- [EXERCISE BRIEF]: The lines to repeat are those below from the one containing "old: purple_light_bulb (no. 1 from left)" down to the one containing "new: white_bell (no. 1 from left)", both included; reproduce them exactly and nothing else.

- [INFORMATION GIVEN]:
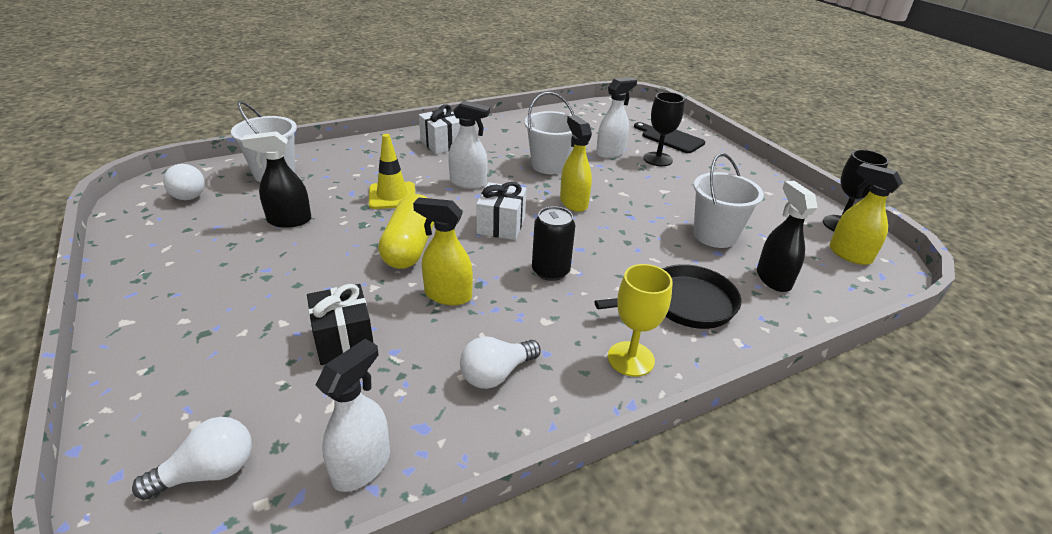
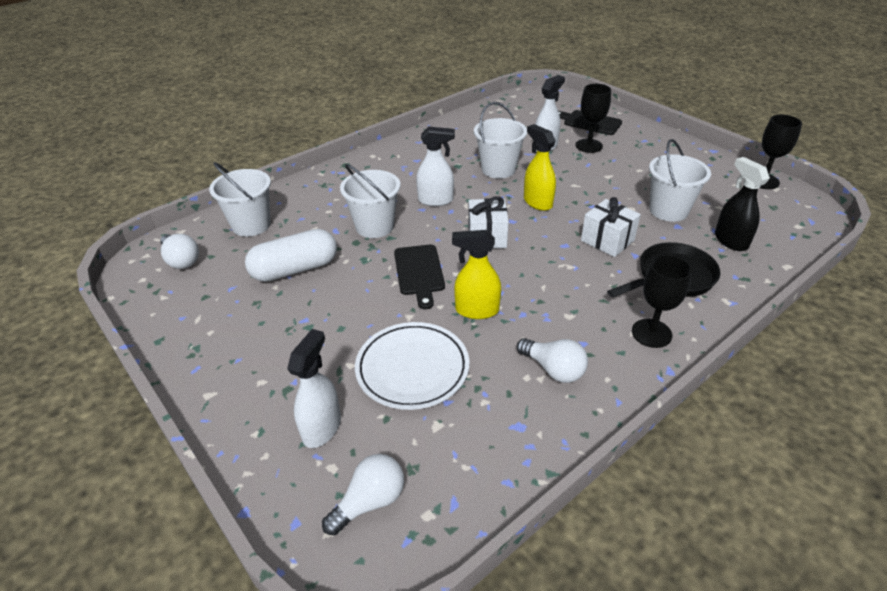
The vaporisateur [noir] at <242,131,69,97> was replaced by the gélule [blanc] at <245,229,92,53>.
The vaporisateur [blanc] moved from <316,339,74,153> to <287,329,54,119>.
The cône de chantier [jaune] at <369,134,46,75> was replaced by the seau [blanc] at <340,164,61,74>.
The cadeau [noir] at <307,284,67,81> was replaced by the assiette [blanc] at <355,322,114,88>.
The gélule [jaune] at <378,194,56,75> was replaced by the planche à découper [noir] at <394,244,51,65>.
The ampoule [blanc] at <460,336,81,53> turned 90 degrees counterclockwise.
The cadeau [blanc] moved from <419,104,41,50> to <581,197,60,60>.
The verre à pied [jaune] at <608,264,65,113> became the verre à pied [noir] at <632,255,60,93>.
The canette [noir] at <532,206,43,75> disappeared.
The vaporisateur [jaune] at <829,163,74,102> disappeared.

---

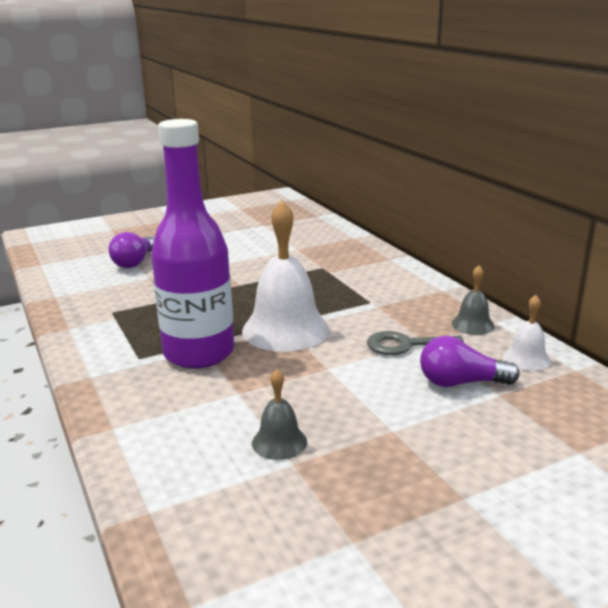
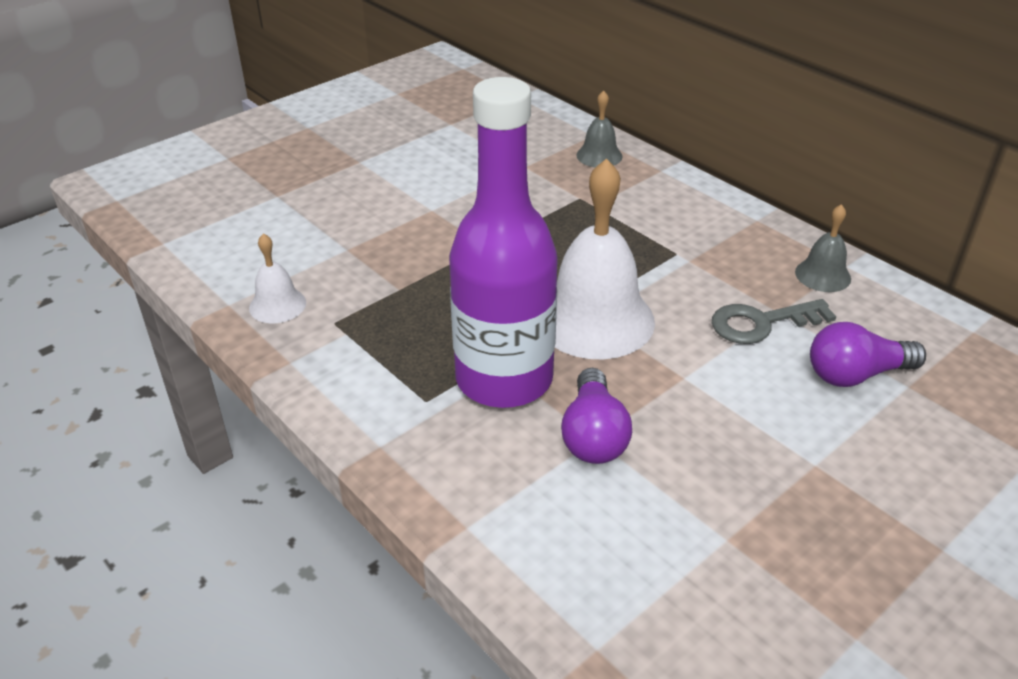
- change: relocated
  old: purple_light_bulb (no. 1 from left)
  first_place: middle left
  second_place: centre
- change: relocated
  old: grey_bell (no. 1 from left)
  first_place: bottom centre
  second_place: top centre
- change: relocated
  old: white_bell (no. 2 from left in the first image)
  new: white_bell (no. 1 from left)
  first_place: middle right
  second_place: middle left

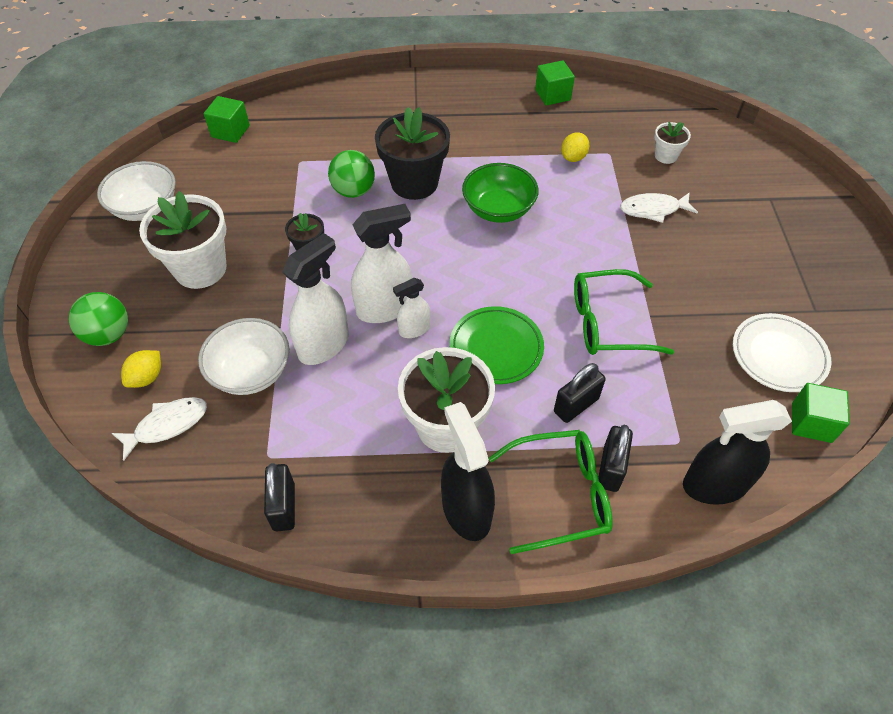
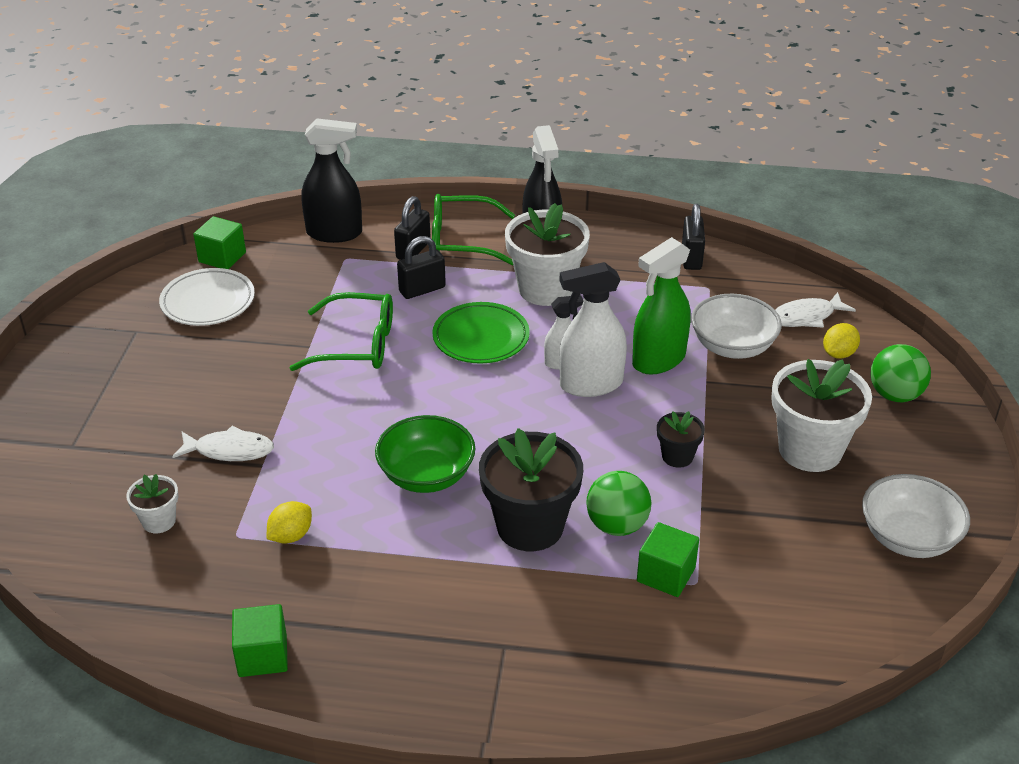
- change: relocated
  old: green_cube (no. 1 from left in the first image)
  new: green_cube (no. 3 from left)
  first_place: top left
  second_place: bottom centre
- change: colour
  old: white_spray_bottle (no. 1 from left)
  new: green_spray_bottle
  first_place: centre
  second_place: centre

- [OUTPUT FOR THIS EXERCISE]:
  old: purple_light_bulb (no. 1 from left)
  first_place: middle left
  second_place: centre
- change: relocated
  old: grey_bell (no. 1 from left)
  first_place: bottom centre
  second_place: top centre
- change: relocated
  old: white_bell (no. 2 from left in the first image)
  new: white_bell (no. 1 from left)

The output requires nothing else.